MATERIALS PROVIDED
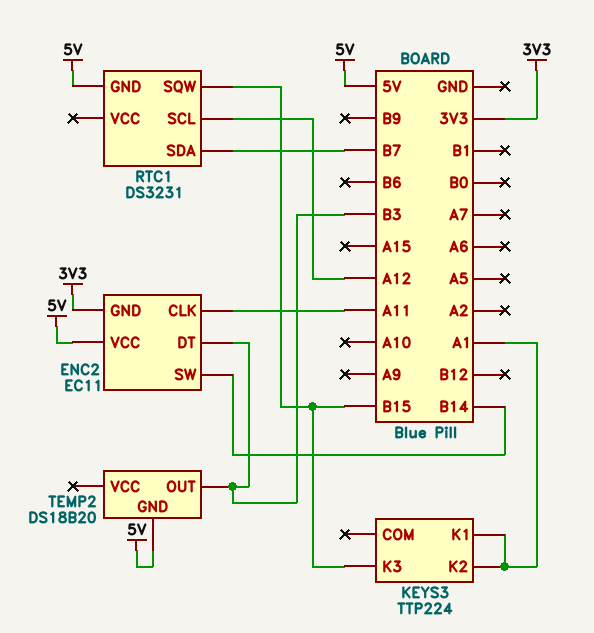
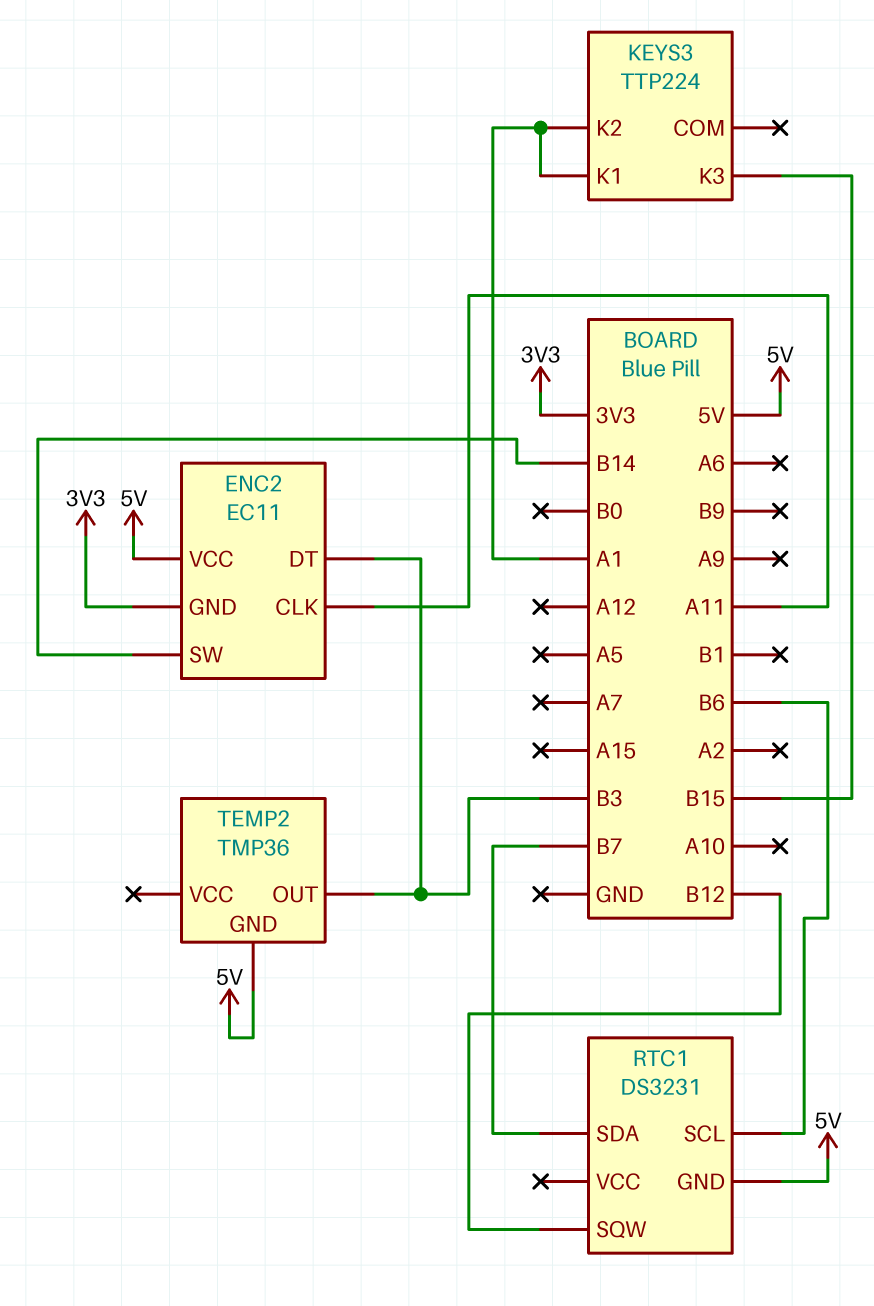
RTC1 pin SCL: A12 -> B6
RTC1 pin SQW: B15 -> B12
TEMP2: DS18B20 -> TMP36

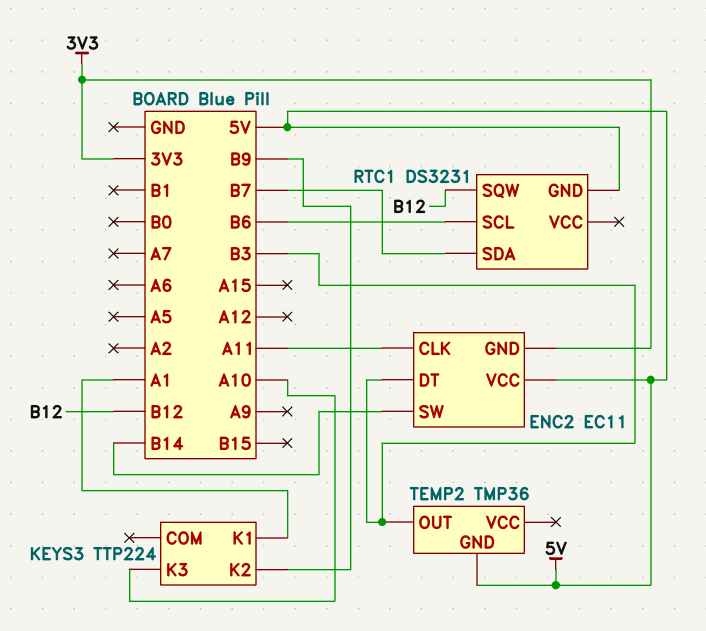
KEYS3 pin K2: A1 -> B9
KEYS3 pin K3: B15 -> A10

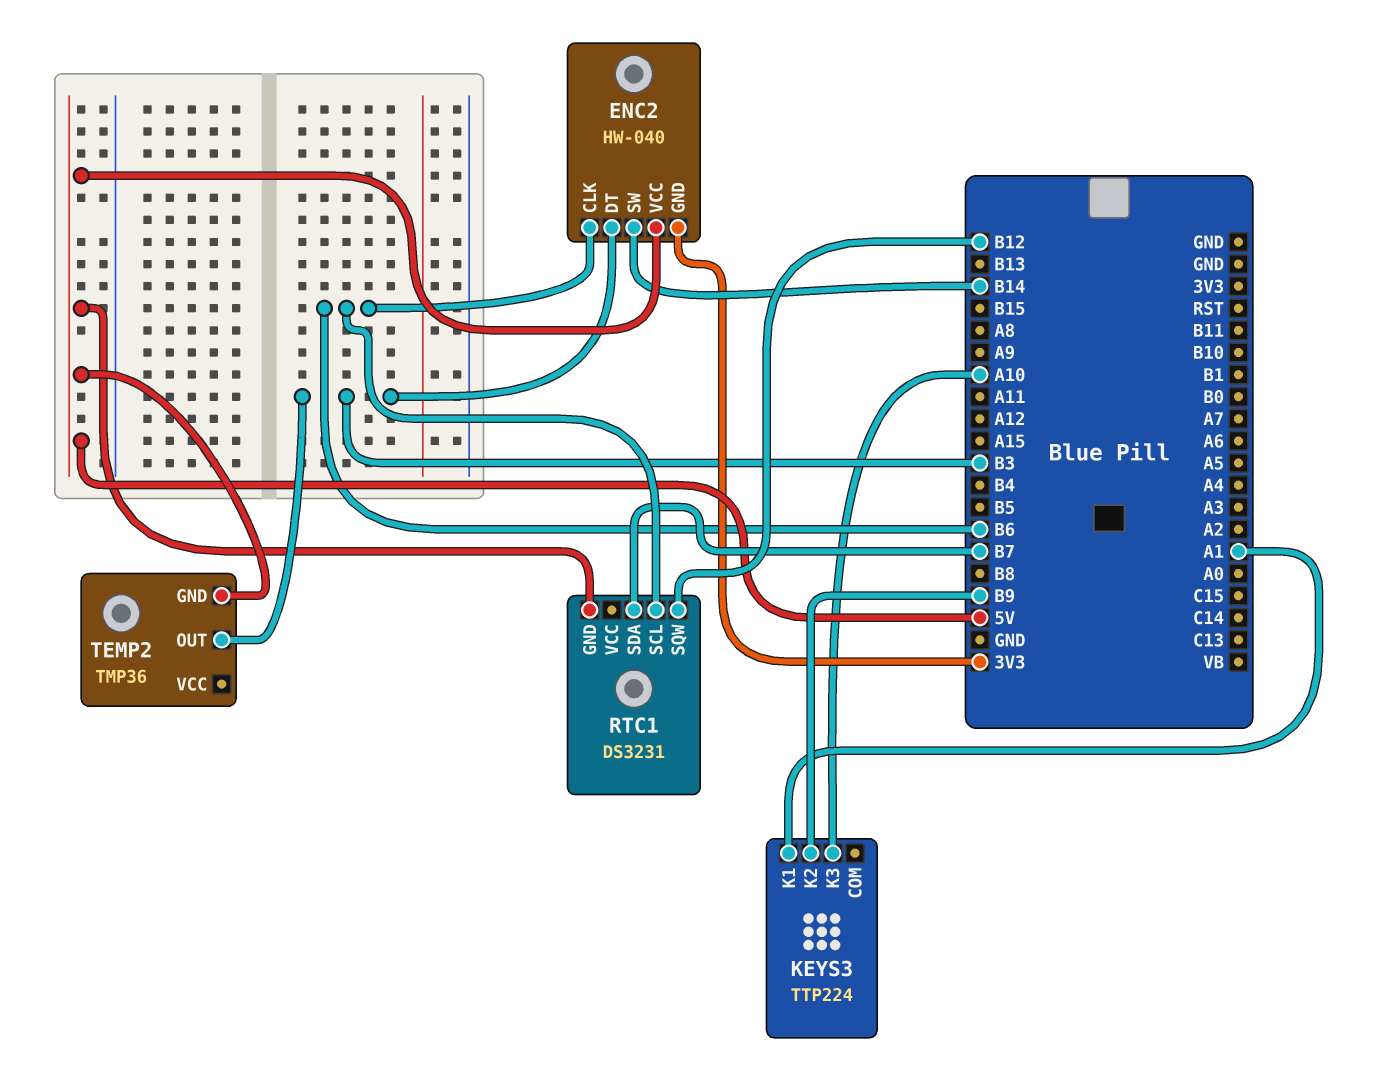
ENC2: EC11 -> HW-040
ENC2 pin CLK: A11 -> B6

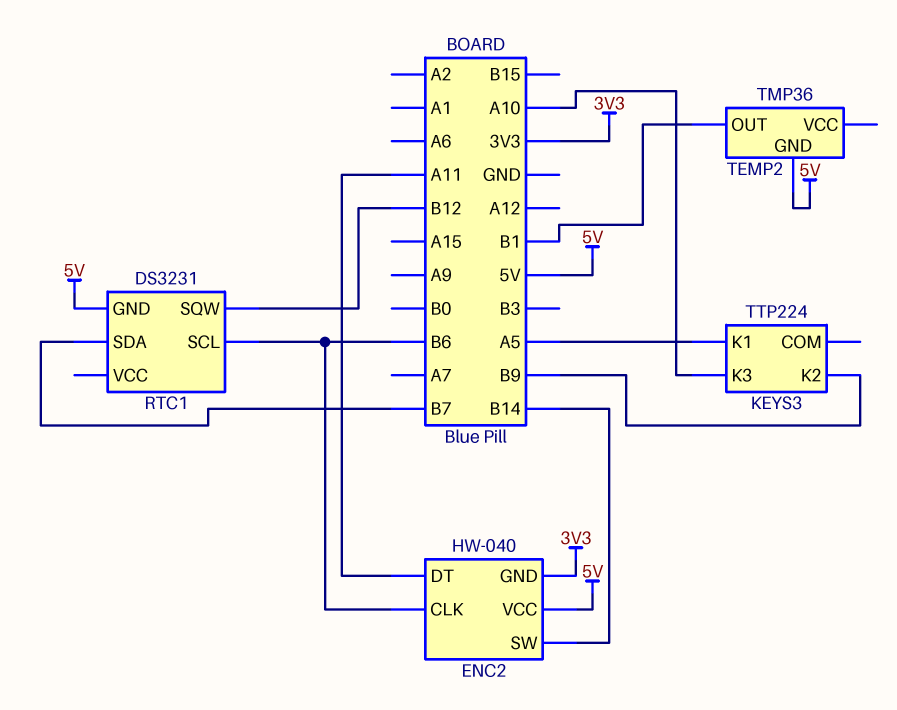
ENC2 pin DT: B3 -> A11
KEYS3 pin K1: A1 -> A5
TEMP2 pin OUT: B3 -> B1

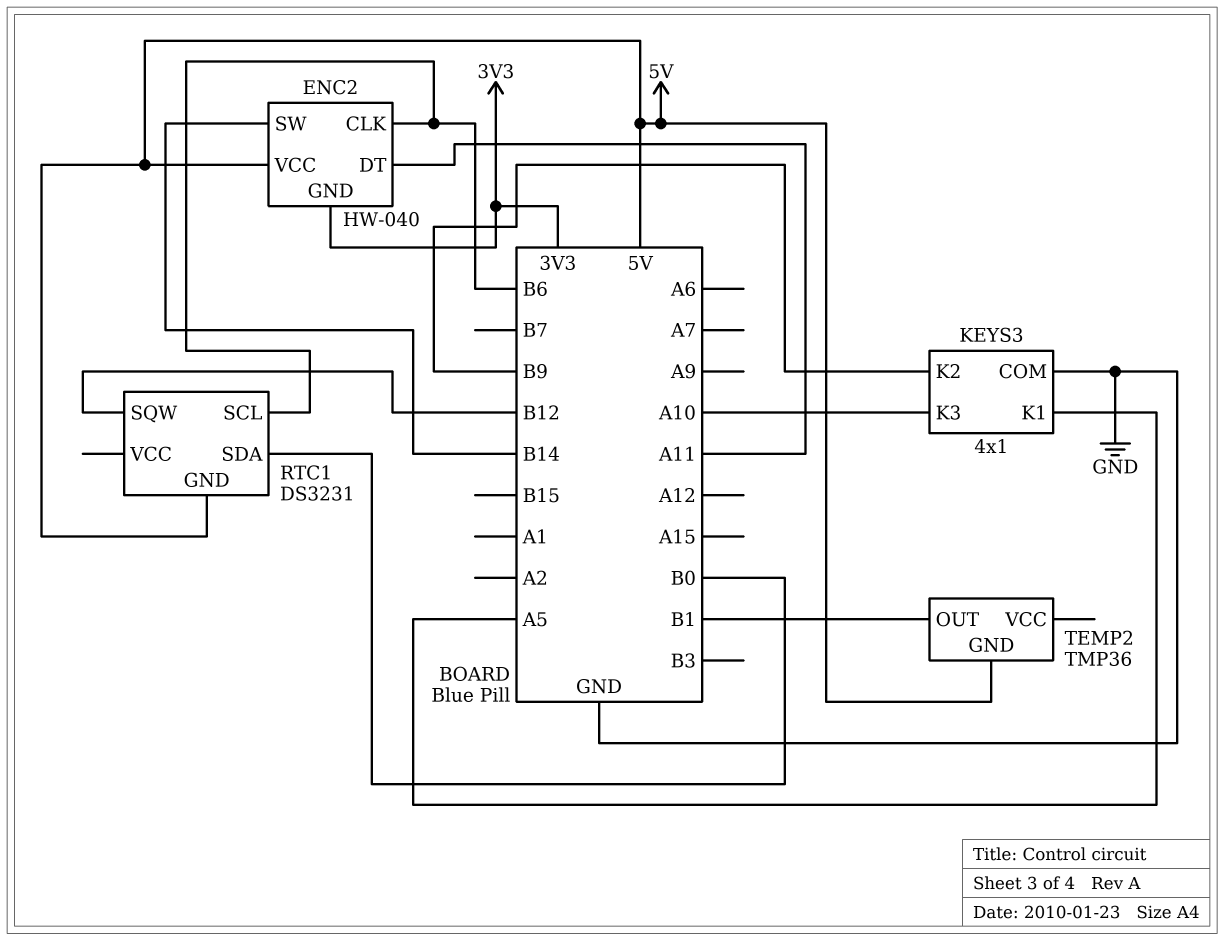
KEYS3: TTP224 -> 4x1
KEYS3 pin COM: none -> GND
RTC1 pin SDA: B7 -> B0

EXERCISE
Leaving out every picture, extract verbatim the lines from the one containing "TEMP2: DS18B20 -> TMP36" through the last line of the listing, inclusive.

WRITTEN ANSWER
TEMP2: DS18B20 -> TMP36

KEYS3 pin K2: A1 -> B9
KEYS3 pin K3: B15 -> A10

ENC2: EC11 -> HW-040
ENC2 pin CLK: A11 -> B6

ENC2 pin DT: B3 -> A11
KEYS3 pin K1: A1 -> A5
TEMP2 pin OUT: B3 -> B1

KEYS3: TTP224 -> 4x1
KEYS3 pin COM: none -> GND
RTC1 pin SDA: B7 -> B0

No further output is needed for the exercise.